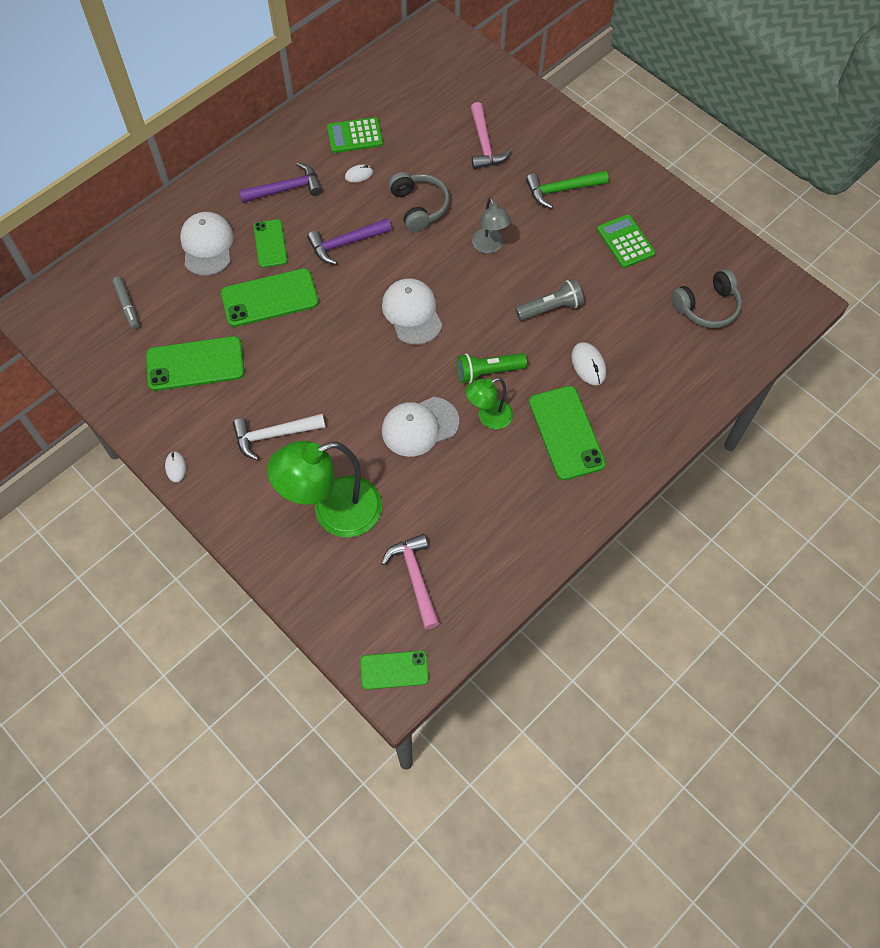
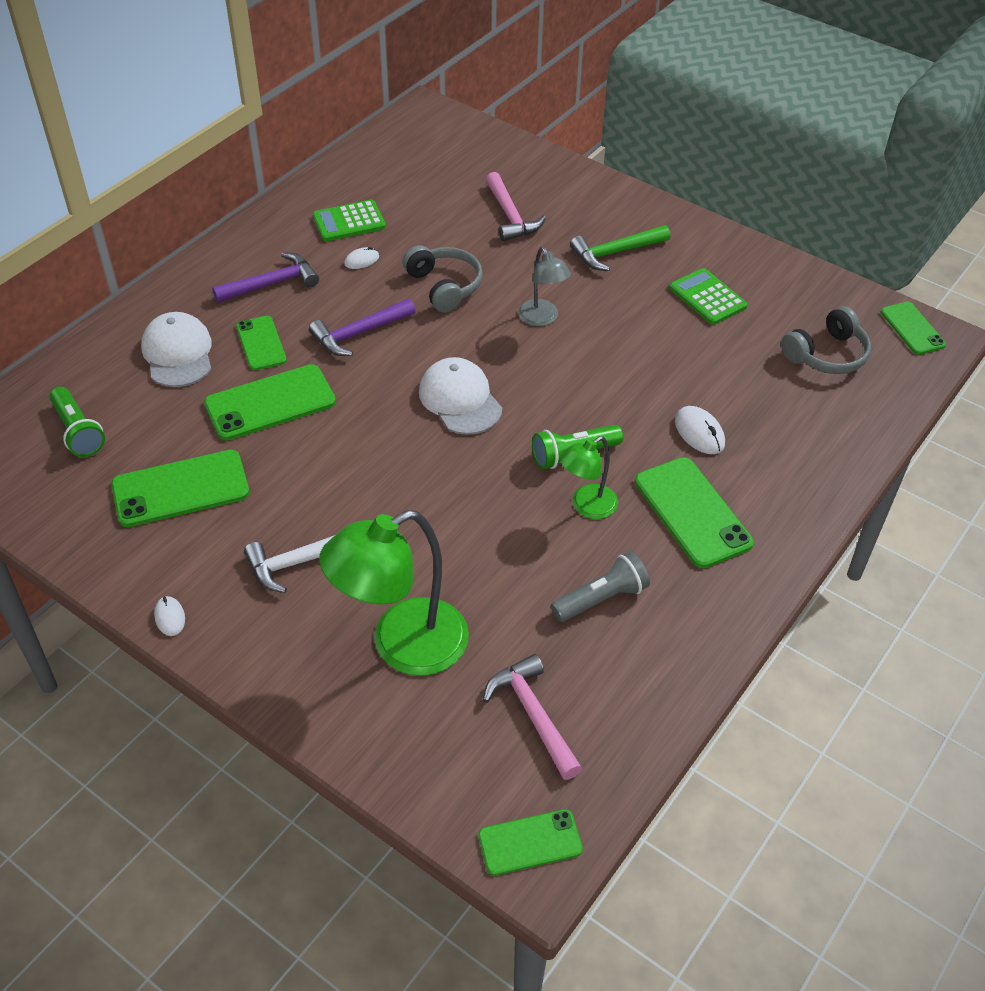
camera: 10 degrees left, 15 degrees down
(127, 305) = (78, 431): grey marker -> green flashlight
(419, 426) = (498, 528): white cap -> none
(550, 308) = (635, 376): grey flashlight -> grey flashlight (601, 598)
(783, 291) = (912, 328): none -> green phone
========================
- _Problem_: Print the records again exactly. Skip every picture.

- _Answer space_:
camera: 10 degrees left, 15 degrees down
(127, 305) = (78, 431): grey marker -> green flashlight
(419, 426) = (498, 528): white cap -> none
(550, 308) = (635, 376): grey flashlight -> grey flashlight (601, 598)
(783, 291) = (912, 328): none -> green phone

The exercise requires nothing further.